Data provided
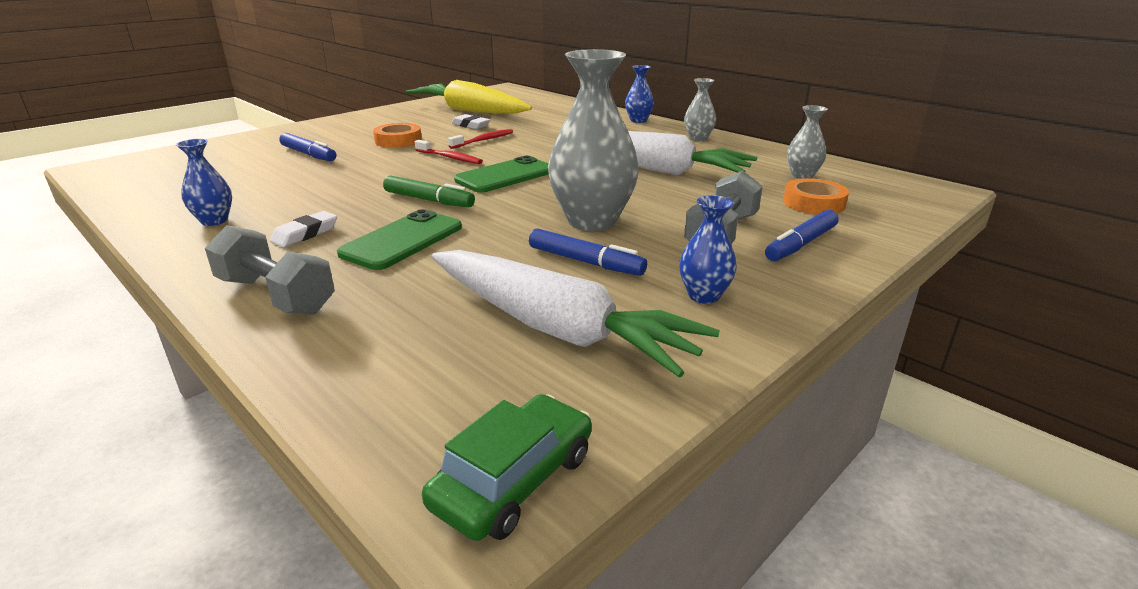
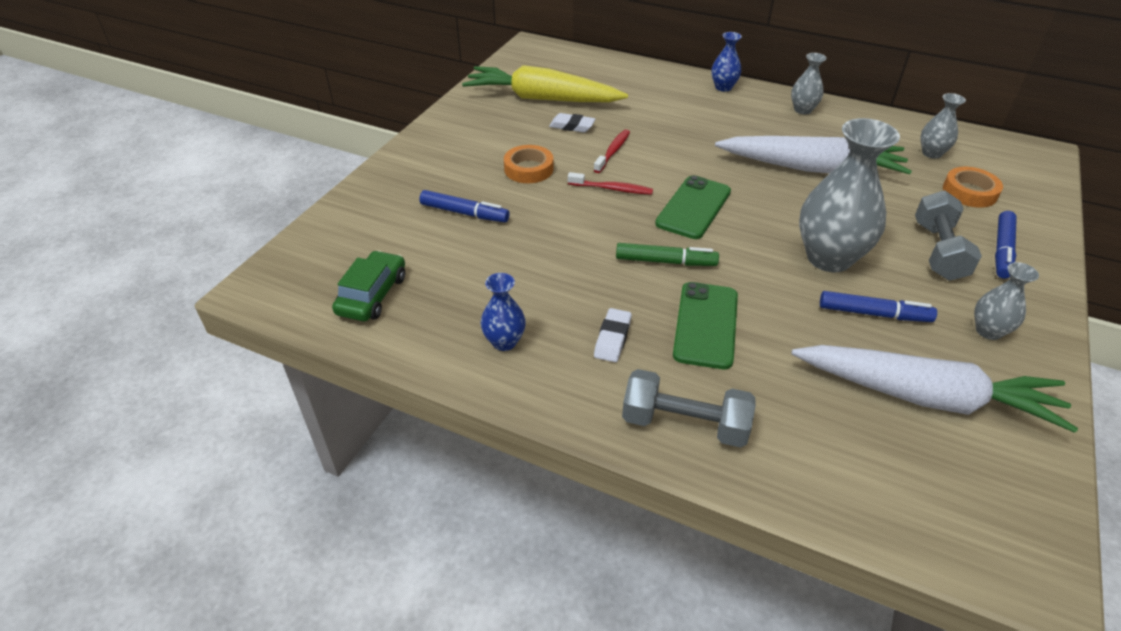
camera: 20 degrees left, 15 degrees up
(514, 480) = (1033, 543): green car -> green car (372, 295)
(704, 296) = (988, 331): blue vase -> grey vase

Directions
Set down the lines from the one with "(514, 480) = (1033, 543): green" through the end of the data above. Keep each exactly as written and add no other line.

Answer space
(514, 480) = (1033, 543): green car -> green car (372, 295)
(704, 296) = (988, 331): blue vase -> grey vase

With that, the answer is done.